• _Supplied material_

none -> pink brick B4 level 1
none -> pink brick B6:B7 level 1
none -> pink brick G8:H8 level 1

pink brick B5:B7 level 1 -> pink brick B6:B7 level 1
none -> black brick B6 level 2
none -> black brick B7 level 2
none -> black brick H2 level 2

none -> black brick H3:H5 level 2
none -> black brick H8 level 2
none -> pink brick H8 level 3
* * *
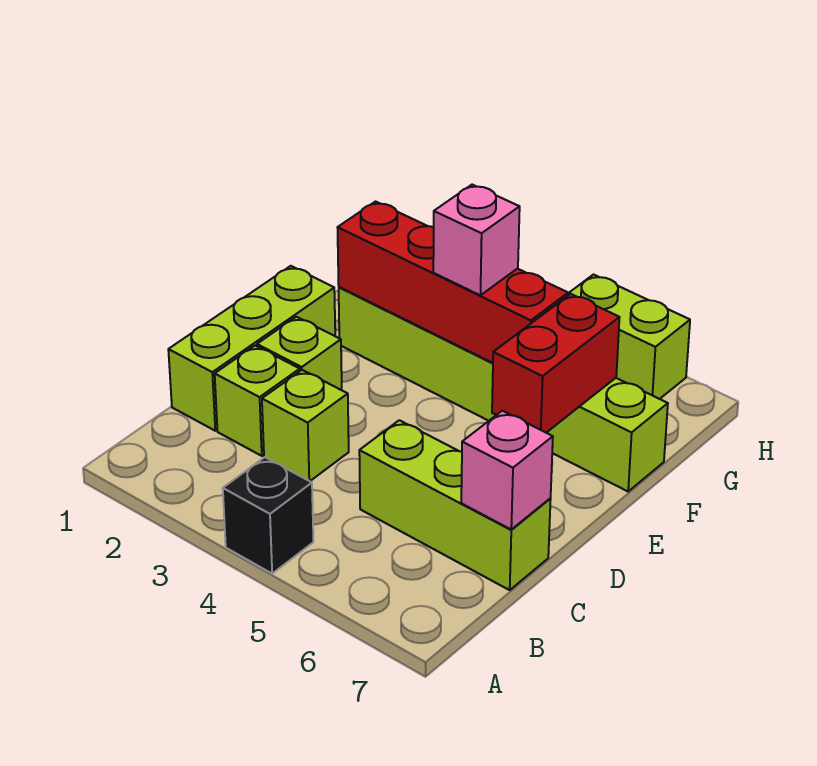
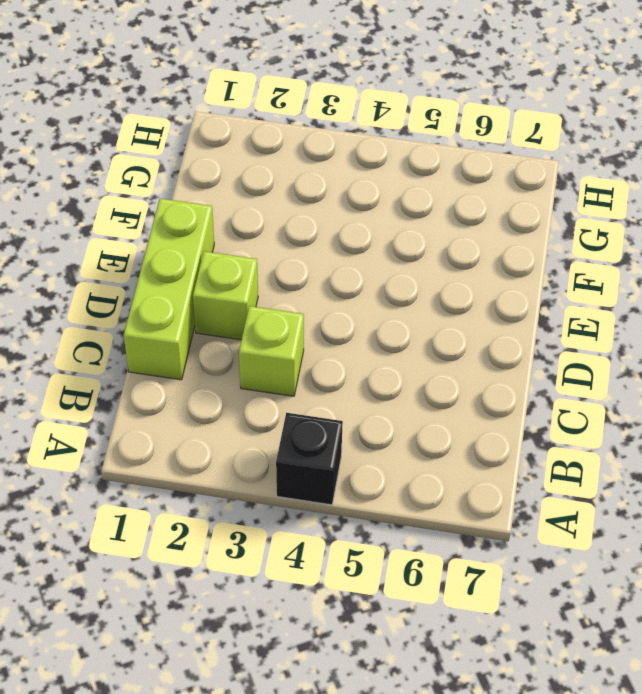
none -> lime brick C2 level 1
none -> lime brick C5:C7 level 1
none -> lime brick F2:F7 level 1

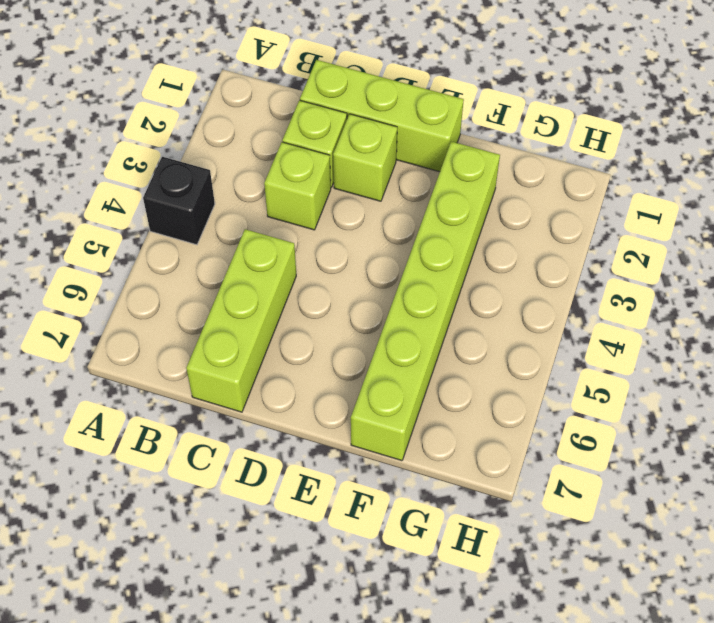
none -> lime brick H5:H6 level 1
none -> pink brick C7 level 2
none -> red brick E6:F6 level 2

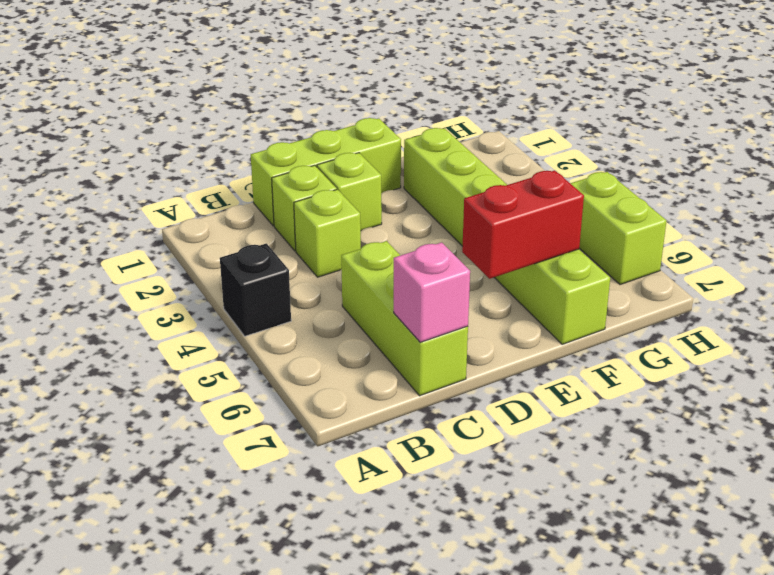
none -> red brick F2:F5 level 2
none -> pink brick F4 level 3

• _Work item_
Where the string "black" shows up in the listing above, copy the line that holds it.

• _Solved exercise_
none -> black brick B6 level 2
none -> black brick B7 level 2
none -> black brick H2 level 2
none -> black brick H3:H5 level 2
none -> black brick H8 level 2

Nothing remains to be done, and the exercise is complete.